Action item:
From the material that follows, count the lines with the word "none" in them. Reply with the number only.

==================================================

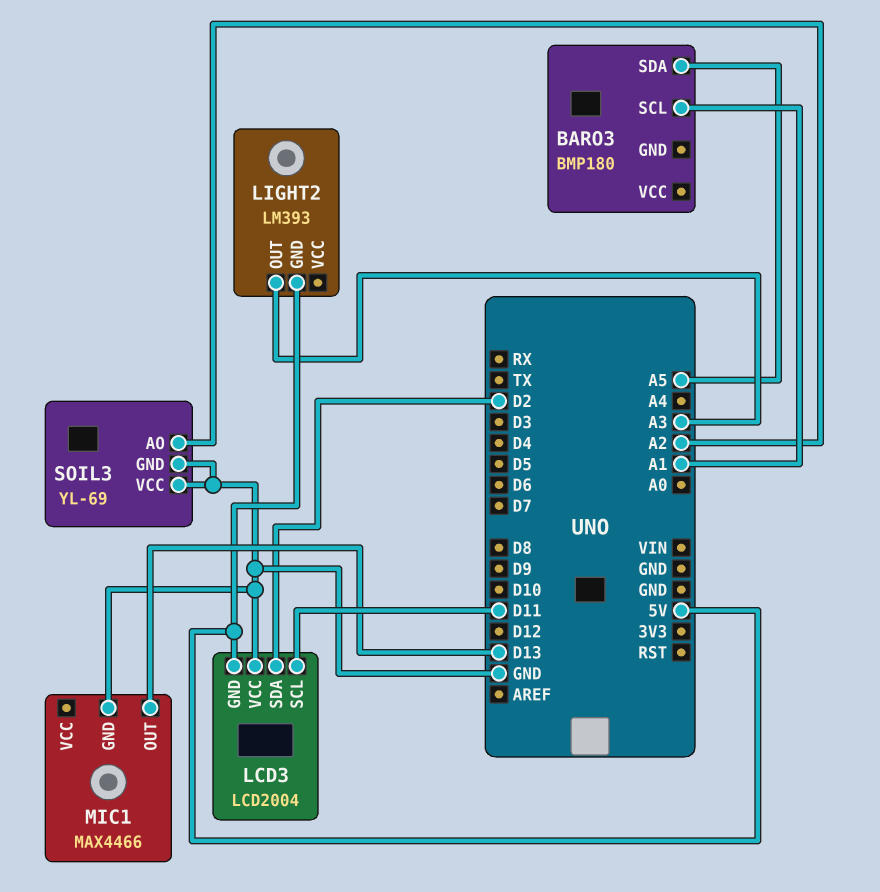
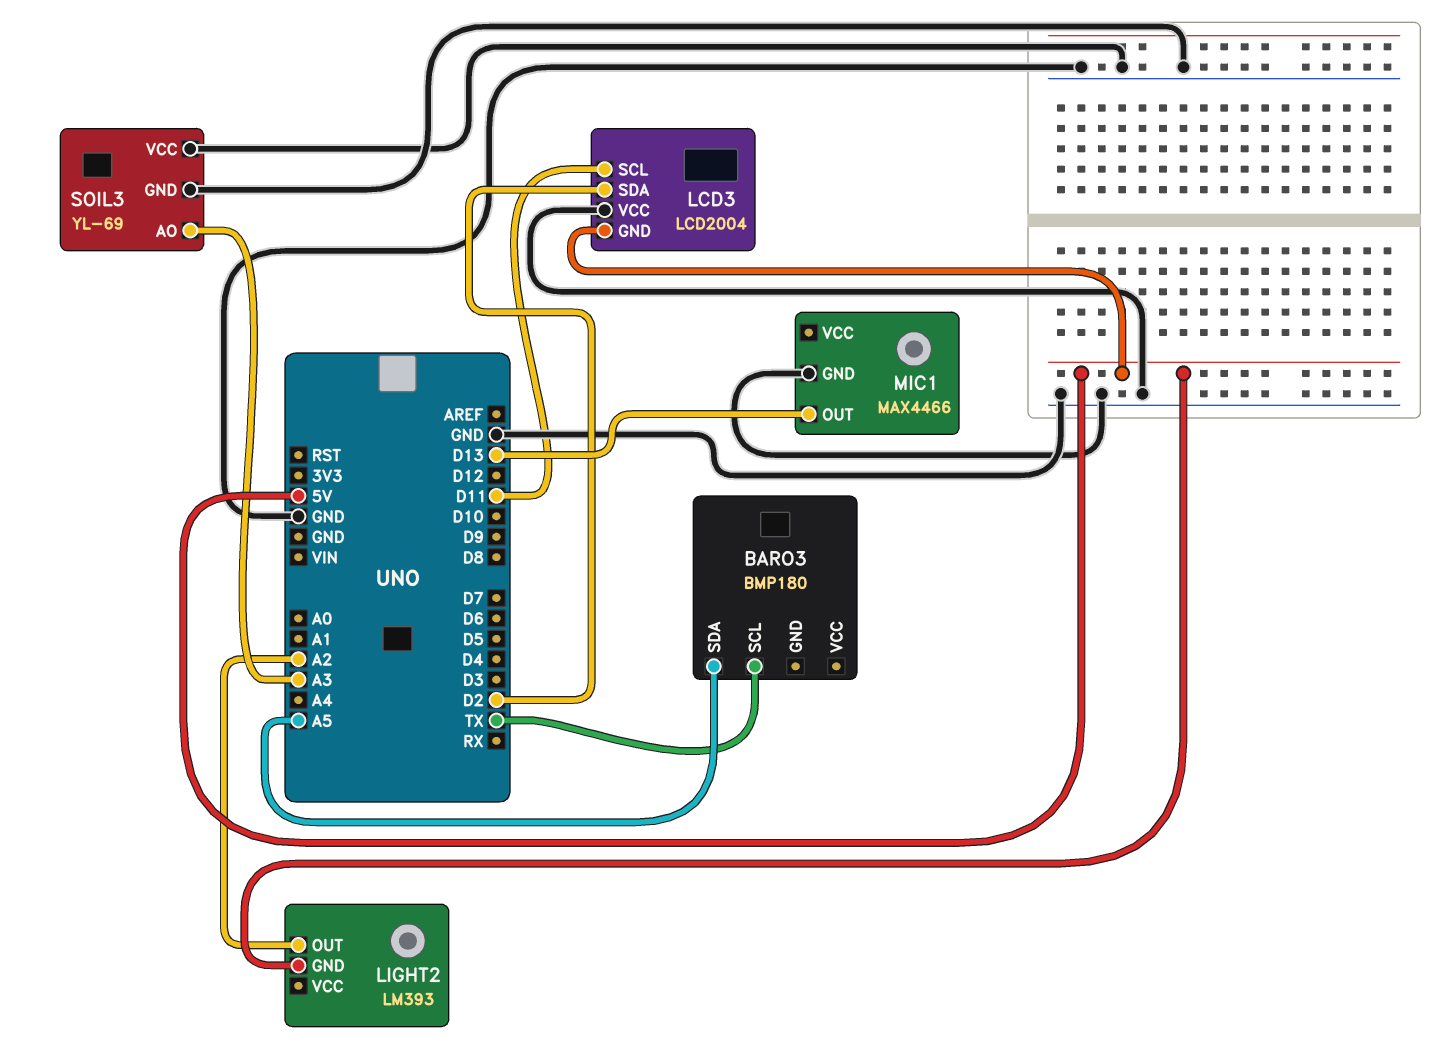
BARO3 pin SCL: A1 -> TX
LIGHT2 pin OUT: A3 -> A2
SOIL3 pin AO: A2 -> A3

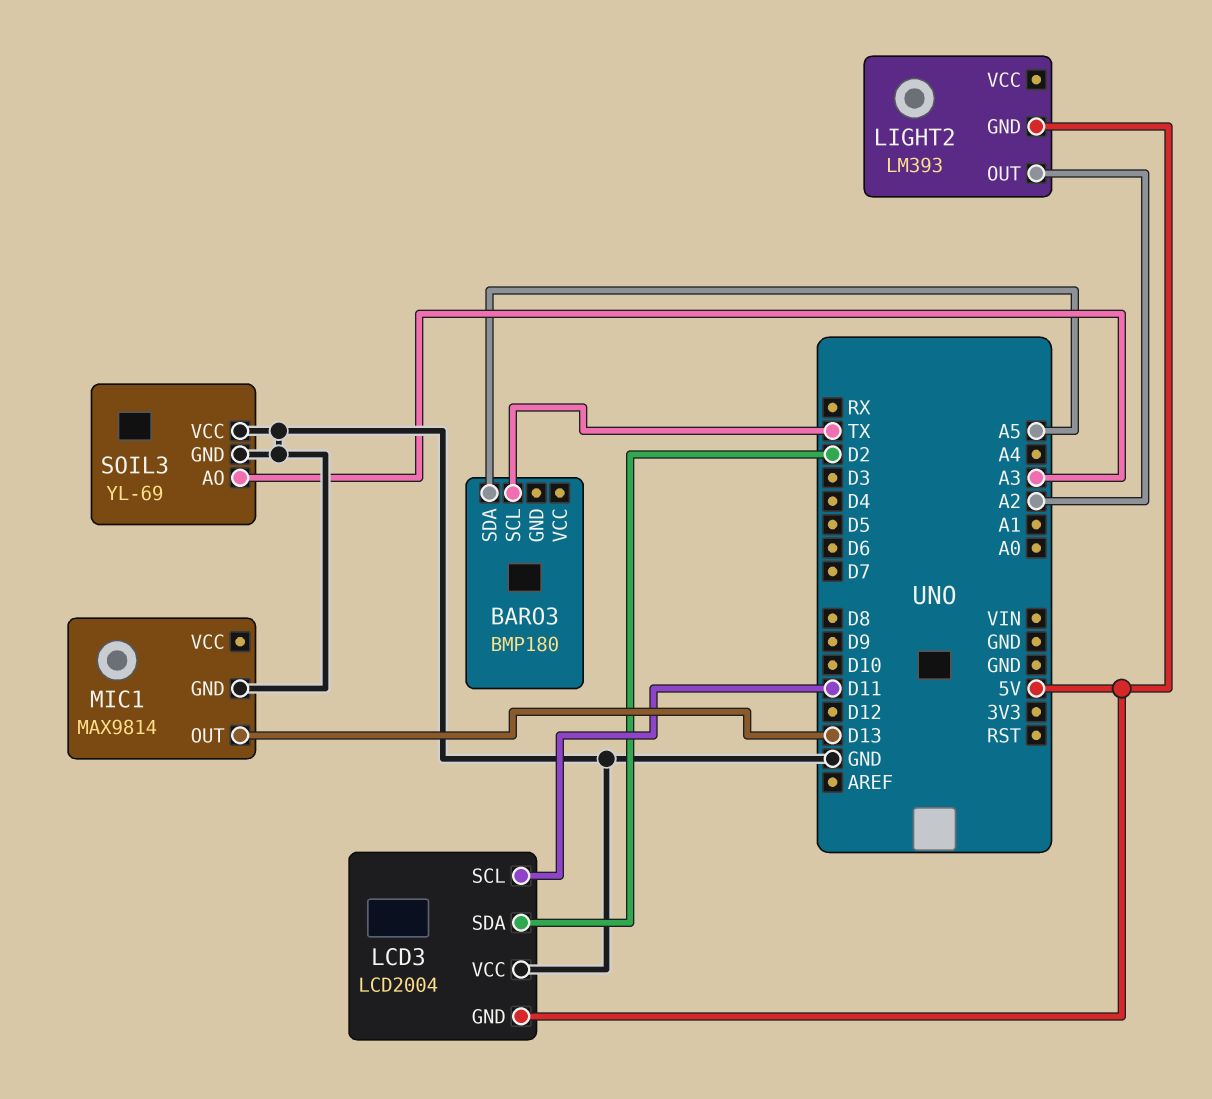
MIC1: MAX4466 -> MAX9814

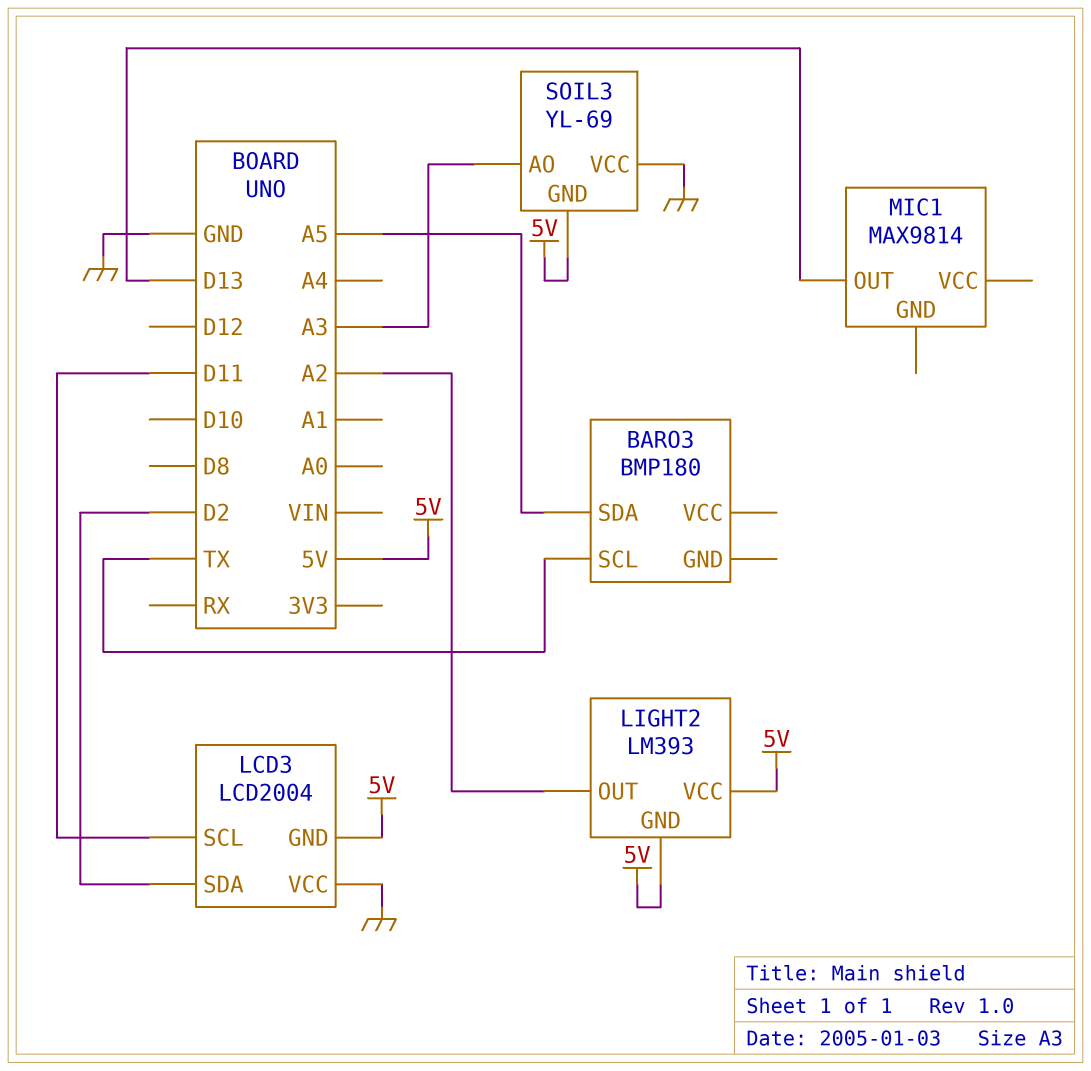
LIGHT2 pin VCC: none -> 5V
MIC1 pin GND: GND -> none
SOIL3 pin GND: GND -> 5V

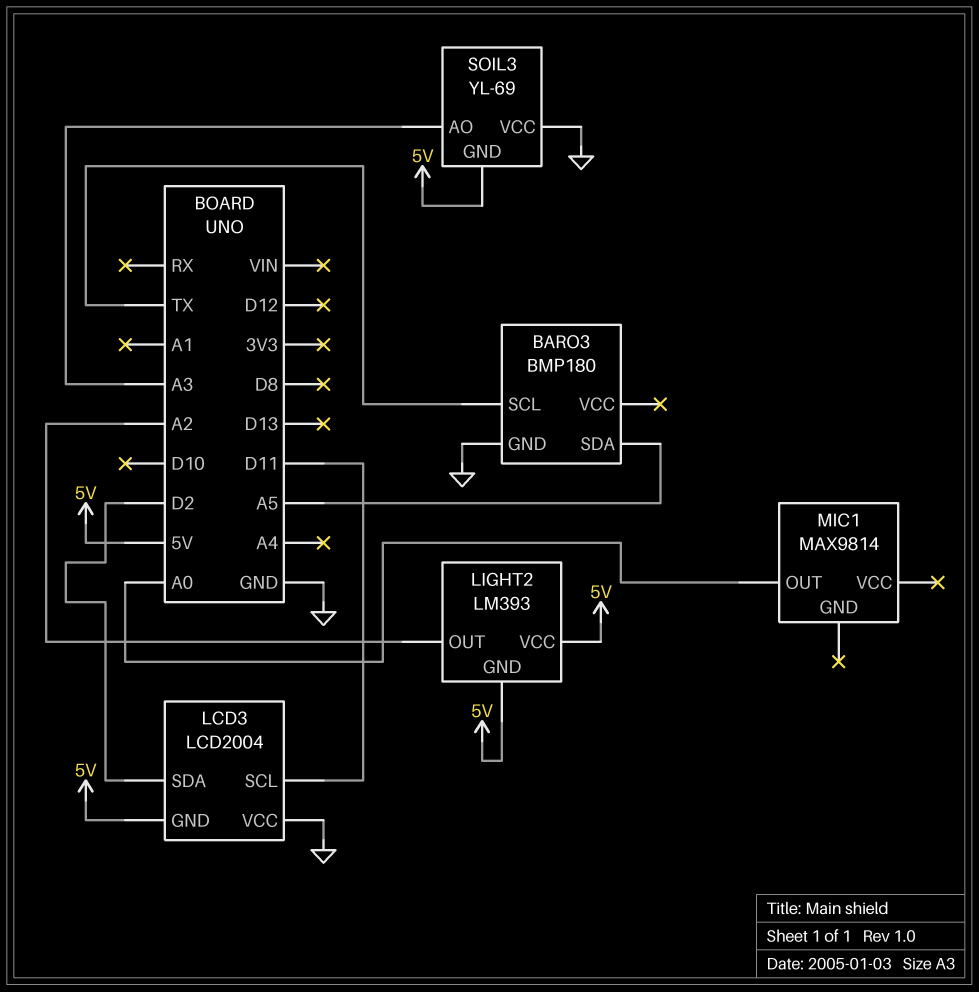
BARO3 pin GND: none -> GND
MIC1 pin OUT: D13 -> A0

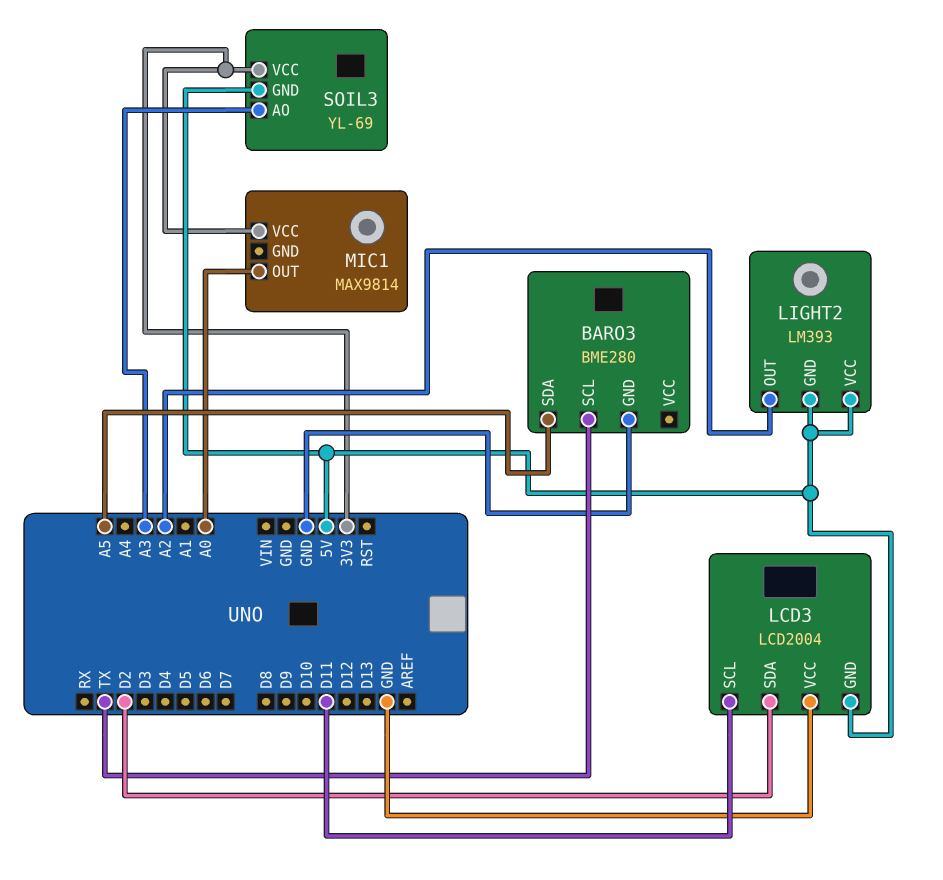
BARO3: BMP180 -> BME280
MIC1 pin VCC: none -> 3V3
SOIL3 pin VCC: GND -> 3V3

==================================================

Answer to this problem:
4